Listed entries
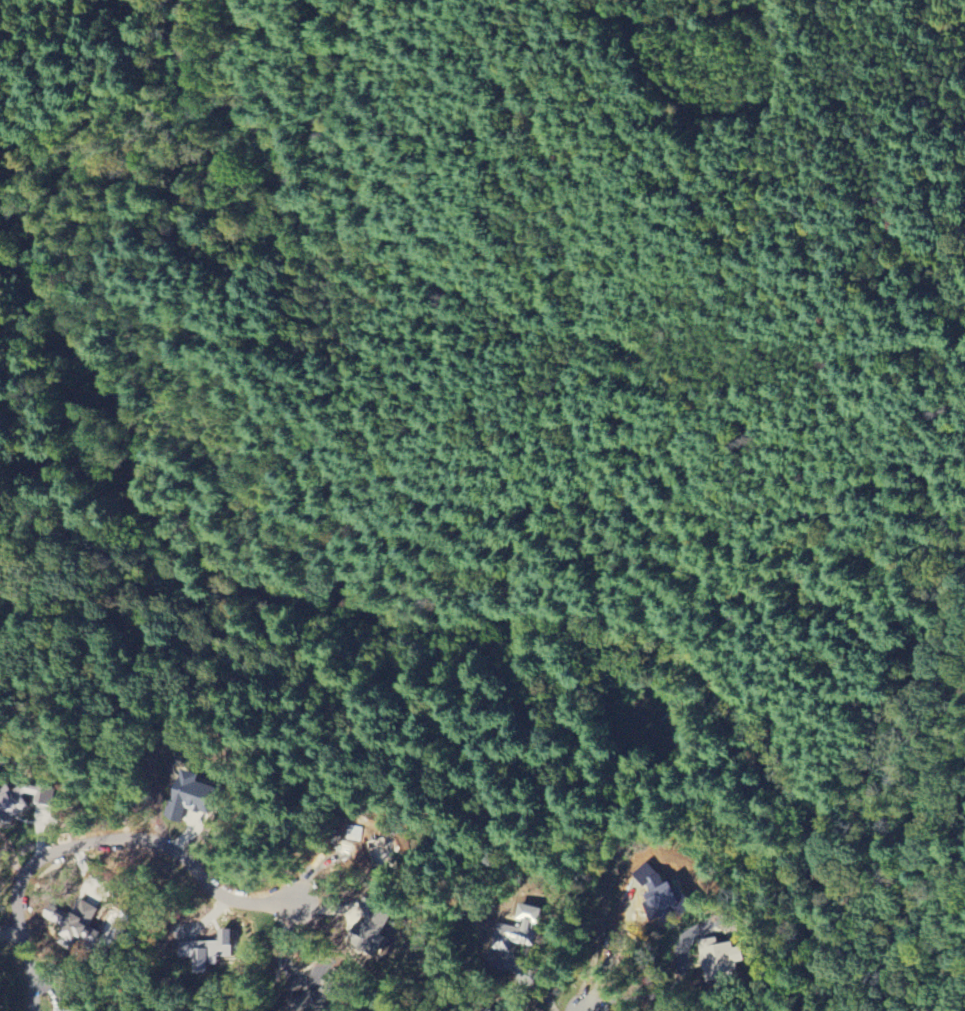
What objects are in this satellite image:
road: (242, 161)
road: (327, 167)
road: (771, 172)
road: (541, 388)
road: (322, 580)
road: (826, 603)
building: (191, 794)
building: (23, 799)
road: (104, 843)
building: (665, 894)
building: (85, 917)
building: (377, 923)
building: (523, 930)
building: (211, 951)
building: (721, 961)
road: (656, 994)
building: (73, 1009)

Your objective
Every entry should be repeated verbatim, with the pictures left out.

Written solution
What objects are in this satellite image:
road: (242, 161)
road: (327, 167)
road: (771, 172)
road: (541, 388)
road: (322, 580)
road: (826, 603)
building: (191, 794)
building: (23, 799)
road: (104, 843)
building: (665, 894)
building: (85, 917)
building: (377, 923)
building: (523, 930)
building: (211, 951)
building: (721, 961)
road: (656, 994)
building: (73, 1009)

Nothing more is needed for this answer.